EXERCISE REQUIREMENTS:
Give the number of lines in the listing that hold the word "degrees". Write nothing but that number.

RECORDS PROVIDED:

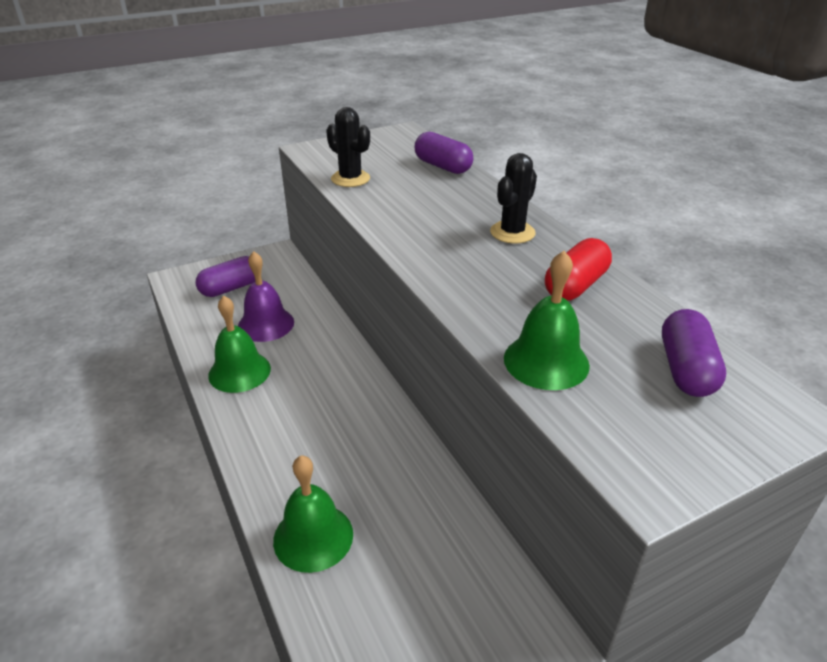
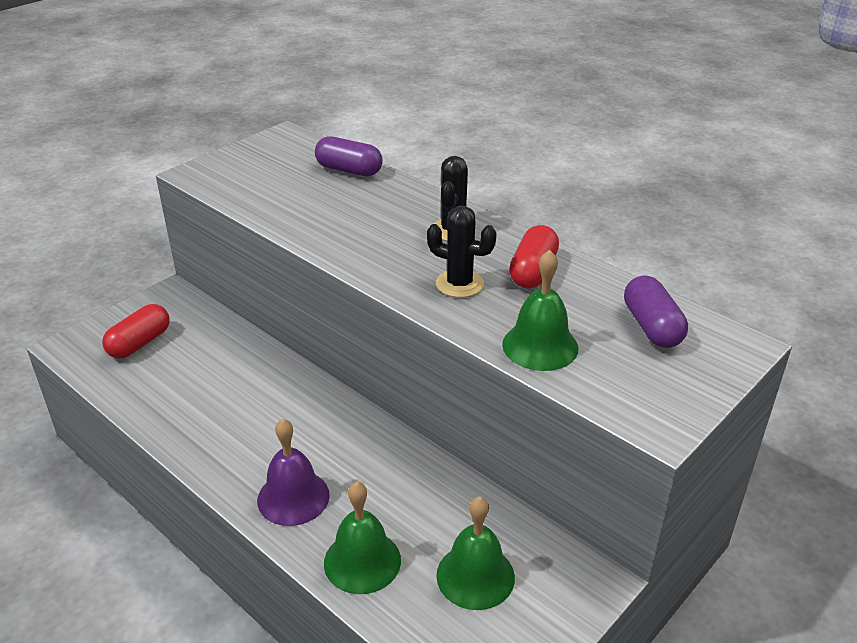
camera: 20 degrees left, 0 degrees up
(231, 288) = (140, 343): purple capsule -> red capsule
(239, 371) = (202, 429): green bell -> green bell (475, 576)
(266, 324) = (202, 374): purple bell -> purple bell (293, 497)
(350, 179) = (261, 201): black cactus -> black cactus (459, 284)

---

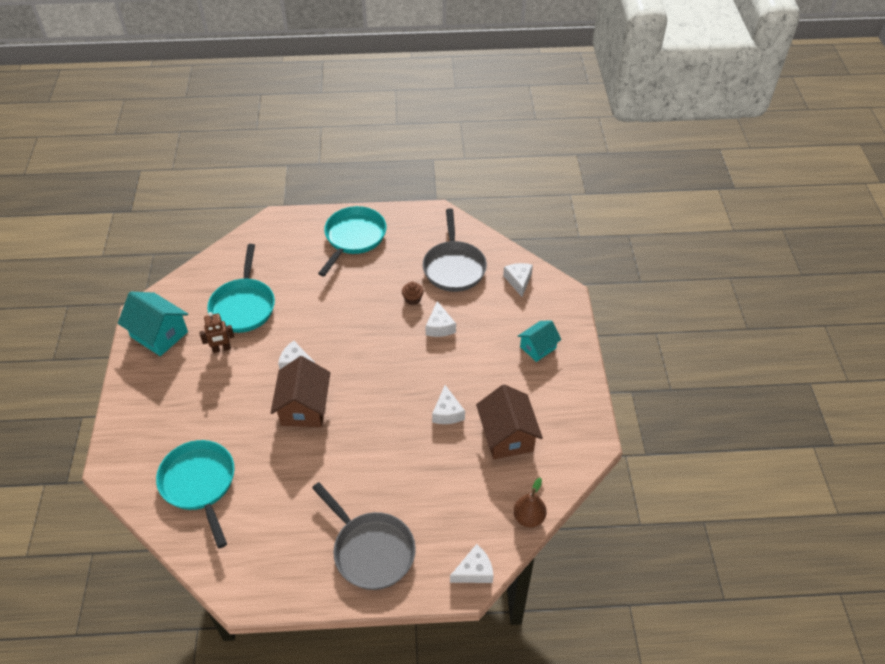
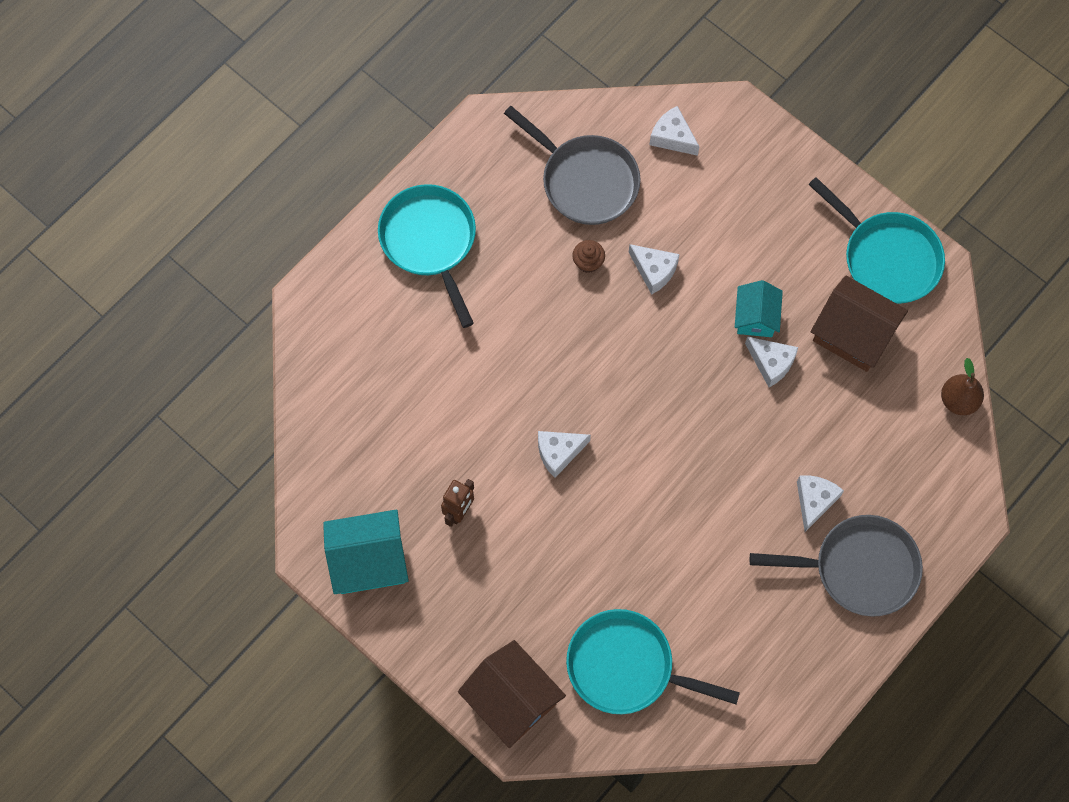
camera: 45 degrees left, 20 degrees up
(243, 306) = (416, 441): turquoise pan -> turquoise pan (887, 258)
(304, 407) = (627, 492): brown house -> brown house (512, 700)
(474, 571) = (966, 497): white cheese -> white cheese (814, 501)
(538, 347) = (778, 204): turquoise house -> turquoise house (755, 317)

EXERCISE RESULT:
2